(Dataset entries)

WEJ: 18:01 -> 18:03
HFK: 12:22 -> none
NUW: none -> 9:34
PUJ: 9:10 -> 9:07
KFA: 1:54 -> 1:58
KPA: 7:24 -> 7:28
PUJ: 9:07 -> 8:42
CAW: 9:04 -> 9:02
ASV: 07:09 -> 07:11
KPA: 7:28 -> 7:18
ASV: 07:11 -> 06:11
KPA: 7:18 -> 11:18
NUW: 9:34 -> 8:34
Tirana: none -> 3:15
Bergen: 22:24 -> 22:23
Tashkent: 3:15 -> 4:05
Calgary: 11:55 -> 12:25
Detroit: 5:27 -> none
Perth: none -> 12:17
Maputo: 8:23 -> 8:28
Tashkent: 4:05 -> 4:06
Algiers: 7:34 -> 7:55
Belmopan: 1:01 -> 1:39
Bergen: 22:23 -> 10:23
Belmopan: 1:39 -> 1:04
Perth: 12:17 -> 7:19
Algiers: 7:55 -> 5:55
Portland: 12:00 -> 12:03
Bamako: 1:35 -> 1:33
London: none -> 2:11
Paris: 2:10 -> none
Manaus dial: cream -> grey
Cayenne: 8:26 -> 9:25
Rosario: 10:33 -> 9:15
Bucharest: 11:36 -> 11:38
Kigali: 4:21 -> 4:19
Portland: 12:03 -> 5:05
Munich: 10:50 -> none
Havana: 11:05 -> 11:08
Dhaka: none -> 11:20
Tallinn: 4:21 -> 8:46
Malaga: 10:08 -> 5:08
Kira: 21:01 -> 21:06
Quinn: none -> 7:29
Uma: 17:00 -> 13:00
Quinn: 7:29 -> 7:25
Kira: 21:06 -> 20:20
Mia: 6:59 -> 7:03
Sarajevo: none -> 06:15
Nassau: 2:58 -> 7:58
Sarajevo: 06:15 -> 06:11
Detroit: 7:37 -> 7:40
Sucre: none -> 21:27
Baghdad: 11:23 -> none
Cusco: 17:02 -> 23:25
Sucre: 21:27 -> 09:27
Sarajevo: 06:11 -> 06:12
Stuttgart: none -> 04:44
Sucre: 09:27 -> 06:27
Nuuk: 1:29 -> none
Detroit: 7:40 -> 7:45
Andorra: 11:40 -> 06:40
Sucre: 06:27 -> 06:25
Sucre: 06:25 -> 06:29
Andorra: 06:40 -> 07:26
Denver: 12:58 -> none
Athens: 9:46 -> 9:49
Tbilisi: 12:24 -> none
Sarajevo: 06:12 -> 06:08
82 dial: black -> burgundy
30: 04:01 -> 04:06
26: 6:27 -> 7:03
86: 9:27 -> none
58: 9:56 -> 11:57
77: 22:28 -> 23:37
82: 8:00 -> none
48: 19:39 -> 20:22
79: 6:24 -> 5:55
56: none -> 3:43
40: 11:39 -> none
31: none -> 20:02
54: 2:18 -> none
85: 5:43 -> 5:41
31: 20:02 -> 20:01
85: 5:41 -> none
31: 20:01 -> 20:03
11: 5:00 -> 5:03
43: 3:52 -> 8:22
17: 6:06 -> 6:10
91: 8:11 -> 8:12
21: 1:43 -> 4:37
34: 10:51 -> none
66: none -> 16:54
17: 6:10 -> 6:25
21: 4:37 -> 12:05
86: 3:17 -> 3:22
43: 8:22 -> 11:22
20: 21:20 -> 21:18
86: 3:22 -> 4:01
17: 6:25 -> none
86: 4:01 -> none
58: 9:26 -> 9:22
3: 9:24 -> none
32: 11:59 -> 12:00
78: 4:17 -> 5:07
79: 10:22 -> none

● Objective
Reproduce all of the lines above verbatim.

● Result below
WEJ: 18:01 -> 18:03
HFK: 12:22 -> none
NUW: none -> 9:34
PUJ: 9:10 -> 9:07
KFA: 1:54 -> 1:58
KPA: 7:24 -> 7:28
PUJ: 9:07 -> 8:42
CAW: 9:04 -> 9:02
ASV: 07:09 -> 07:11
KPA: 7:28 -> 7:18
ASV: 07:11 -> 06:11
KPA: 7:18 -> 11:18
NUW: 9:34 -> 8:34
Tirana: none -> 3:15
Bergen: 22:24 -> 22:23
Tashkent: 3:15 -> 4:05
Calgary: 11:55 -> 12:25
Detroit: 5:27 -> none
Perth: none -> 12:17
Maputo: 8:23 -> 8:28
Tashkent: 4:05 -> 4:06
Algiers: 7:34 -> 7:55
Belmopan: 1:01 -> 1:39
Bergen: 22:23 -> 10:23
Belmopan: 1:39 -> 1:04
Perth: 12:17 -> 7:19
Algiers: 7:55 -> 5:55
Portland: 12:00 -> 12:03
Bamako: 1:35 -> 1:33
London: none -> 2:11
Paris: 2:10 -> none
Manaus dial: cream -> grey
Cayenne: 8:26 -> 9:25
Rosario: 10:33 -> 9:15
Bucharest: 11:36 -> 11:38
Kigali: 4:21 -> 4:19
Portland: 12:03 -> 5:05
Munich: 10:50 -> none
Havana: 11:05 -> 11:08
Dhaka: none -> 11:20
Tallinn: 4:21 -> 8:46
Malaga: 10:08 -> 5:08
Kira: 21:01 -> 21:06
Quinn: none -> 7:29
Uma: 17:00 -> 13:00
Quinn: 7:29 -> 7:25
Kira: 21:06 -> 20:20
Mia: 6:59 -> 7:03
Sarajevo: none -> 06:15
Nassau: 2:58 -> 7:58
Sarajevo: 06:15 -> 06:11
Detroit: 7:37 -> 7:40
Sucre: none -> 21:27
Baghdad: 11:23 -> none
Cusco: 17:02 -> 23:25
Sucre: 21:27 -> 09:27
Sarajevo: 06:11 -> 06:12
Stuttgart: none -> 04:44
Sucre: 09:27 -> 06:27
Nuuk: 1:29 -> none
Detroit: 7:40 -> 7:45
Andorra: 11:40 -> 06:40
Sucre: 06:27 -> 06:25
Sucre: 06:25 -> 06:29
Andorra: 06:40 -> 07:26
Denver: 12:58 -> none
Athens: 9:46 -> 9:49
Tbilisi: 12:24 -> none
Sarajevo: 06:12 -> 06:08
82 dial: black -> burgundy
30: 04:01 -> 04:06
26: 6:27 -> 7:03
86: 9:27 -> none
58: 9:56 -> 11:57
77: 22:28 -> 23:37
82: 8:00 -> none
48: 19:39 -> 20:22
79: 6:24 -> 5:55
56: none -> 3:43
40: 11:39 -> none
31: none -> 20:02
54: 2:18 -> none
85: 5:43 -> 5:41
31: 20:02 -> 20:01
85: 5:41 -> none
31: 20:01 -> 20:03
11: 5:00 -> 5:03
43: 3:52 -> 8:22
17: 6:06 -> 6:10
91: 8:11 -> 8:12
21: 1:43 -> 4:37
34: 10:51 -> none
66: none -> 16:54
17: 6:10 -> 6:25
21: 4:37 -> 12:05
86: 3:17 -> 3:22
43: 8:22 -> 11:22
20: 21:20 -> 21:18
86: 3:22 -> 4:01
17: 6:25 -> none
86: 4:01 -> none
58: 9:26 -> 9:22
3: 9:24 -> none
32: 11:59 -> 12:00
78: 4:17 -> 5:07
79: 10:22 -> none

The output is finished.